> **EXERCISE DETAILS**:
Nothing in the data is to be left out; copy it exactly.
++++ DATA TO EXAMINE ++++
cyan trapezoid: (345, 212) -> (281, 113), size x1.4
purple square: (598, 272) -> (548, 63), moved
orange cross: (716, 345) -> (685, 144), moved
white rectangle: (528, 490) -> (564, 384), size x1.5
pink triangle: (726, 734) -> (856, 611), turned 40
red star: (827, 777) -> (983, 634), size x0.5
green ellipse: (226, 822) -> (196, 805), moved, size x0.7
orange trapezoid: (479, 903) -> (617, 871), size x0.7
++++
> **SOLUTION FOR THIS TASK**:
cyan trapezoid: (345, 212) -> (281, 113), size x1.4
purple square: (598, 272) -> (548, 63), moved
orange cross: (716, 345) -> (685, 144), moved
white rectangle: (528, 490) -> (564, 384), size x1.5
pink triangle: (726, 734) -> (856, 611), turned 40
red star: (827, 777) -> (983, 634), size x0.5
green ellipse: (226, 822) -> (196, 805), moved, size x0.7
orange trapezoid: (479, 903) -> (617, 871), size x0.7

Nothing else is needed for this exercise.